PROBLEM DESCRIPTION:
Take the line with "CN3 pin 1: GND -> Y4" as the first line and the last line of the data as the final one. Write out those lines exactly, and no others.

SUPPLIED DATA:
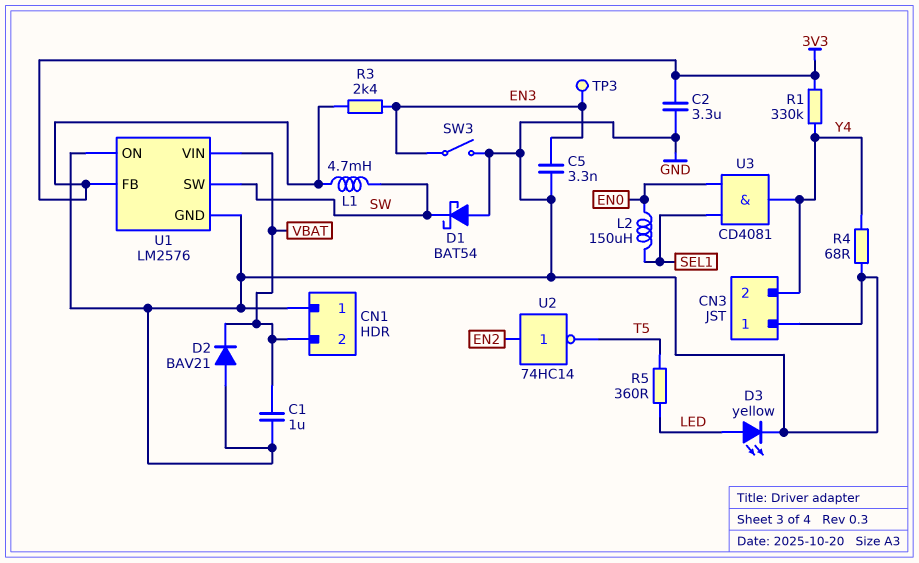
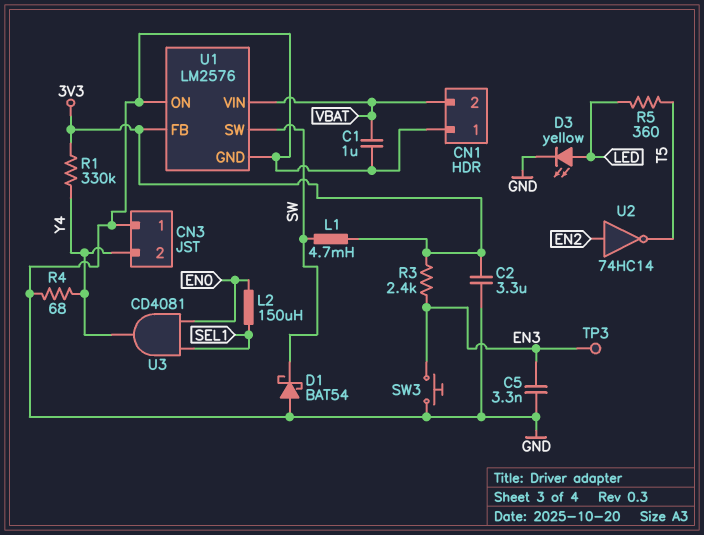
D2: diode BAV21 (A GND, K VBAT) -> none
SW3: switch (EN3, GND) -> button (EN3, GND)

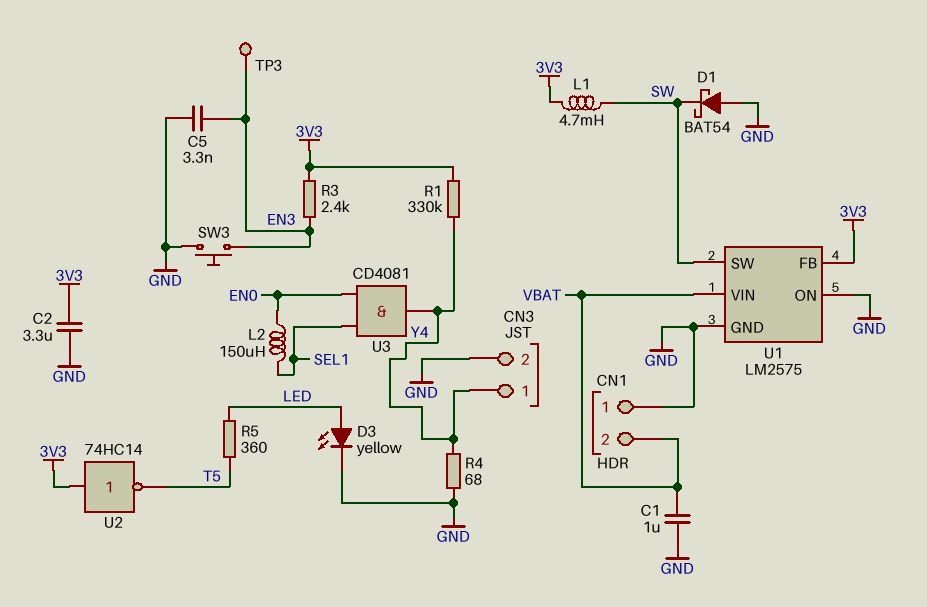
CN3 pin 1: GND -> Y4
CN3 pin 2: Y4 -> GND
U1: LM2576 -> LM2575
U2: NOT 74HC14 (in EN2, out T5) -> NOT 74HC14 (in 3V3, out T5)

SOLUTION FOR THIS TASK:
CN3 pin 1: GND -> Y4
CN3 pin 2: Y4 -> GND
U1: LM2576 -> LM2575
U2: NOT 74HC14 (in EN2, out T5) -> NOT 74HC14 (in 3V3, out T5)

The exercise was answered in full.